## Requirements
Collect and copy out every line in the records that contains the word "square". Matching is case-sensitive.

## Material for this exercise
— begin —

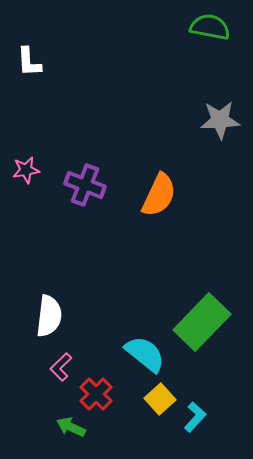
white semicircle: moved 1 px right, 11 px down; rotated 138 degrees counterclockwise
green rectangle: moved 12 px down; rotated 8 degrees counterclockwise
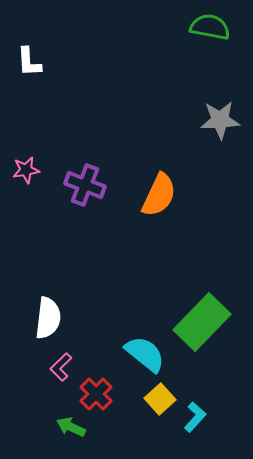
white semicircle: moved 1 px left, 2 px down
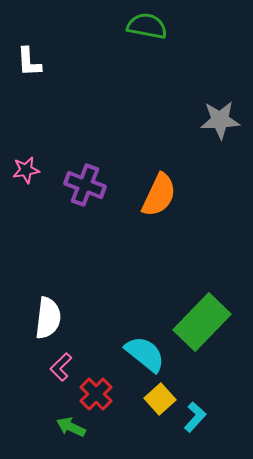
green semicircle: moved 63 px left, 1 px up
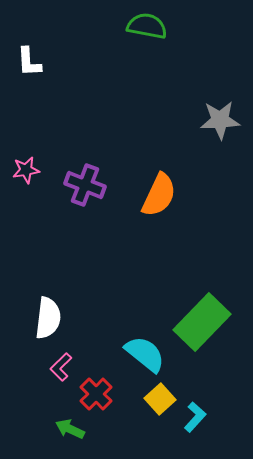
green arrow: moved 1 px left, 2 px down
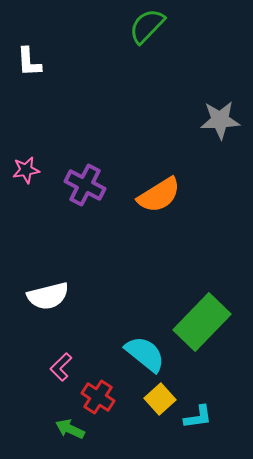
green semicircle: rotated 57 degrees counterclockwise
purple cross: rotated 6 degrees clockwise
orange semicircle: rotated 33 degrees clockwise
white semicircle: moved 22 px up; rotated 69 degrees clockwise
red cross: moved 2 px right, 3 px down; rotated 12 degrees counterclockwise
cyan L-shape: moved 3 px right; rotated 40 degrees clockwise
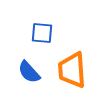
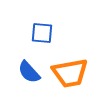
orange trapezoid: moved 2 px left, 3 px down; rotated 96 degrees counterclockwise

— end —
— begin —

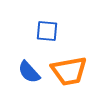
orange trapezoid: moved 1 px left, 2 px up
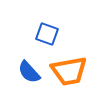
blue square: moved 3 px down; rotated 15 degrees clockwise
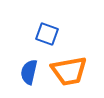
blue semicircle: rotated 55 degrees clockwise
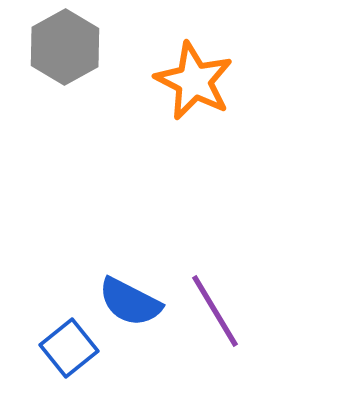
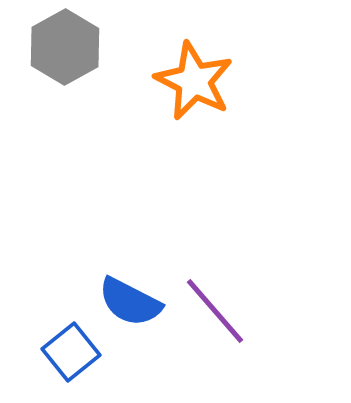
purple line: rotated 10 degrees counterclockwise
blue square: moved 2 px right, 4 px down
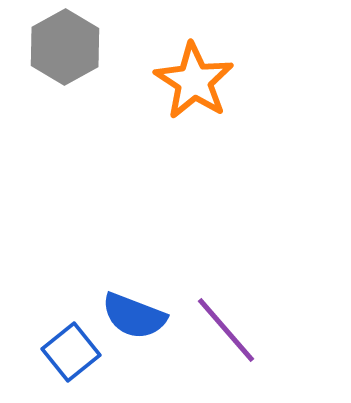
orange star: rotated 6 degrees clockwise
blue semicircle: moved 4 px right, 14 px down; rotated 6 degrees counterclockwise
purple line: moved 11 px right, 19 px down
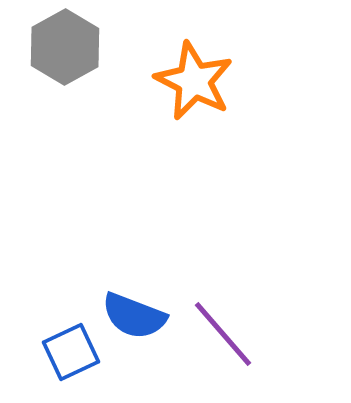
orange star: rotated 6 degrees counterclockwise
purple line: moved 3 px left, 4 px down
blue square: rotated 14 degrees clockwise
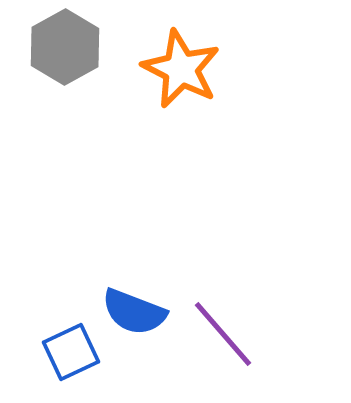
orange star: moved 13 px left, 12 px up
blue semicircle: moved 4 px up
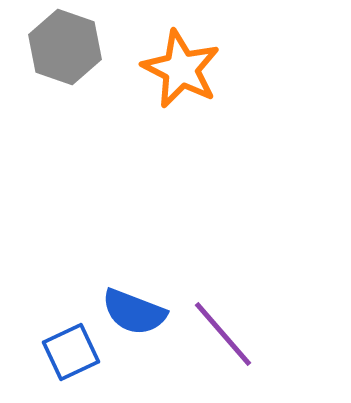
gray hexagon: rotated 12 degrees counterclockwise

— end —

## Problem solution
blue square: moved 3 px down; rotated 15 degrees clockwise
blue square: moved 2 px right, 4 px down
blue square: rotated 14 degrees clockwise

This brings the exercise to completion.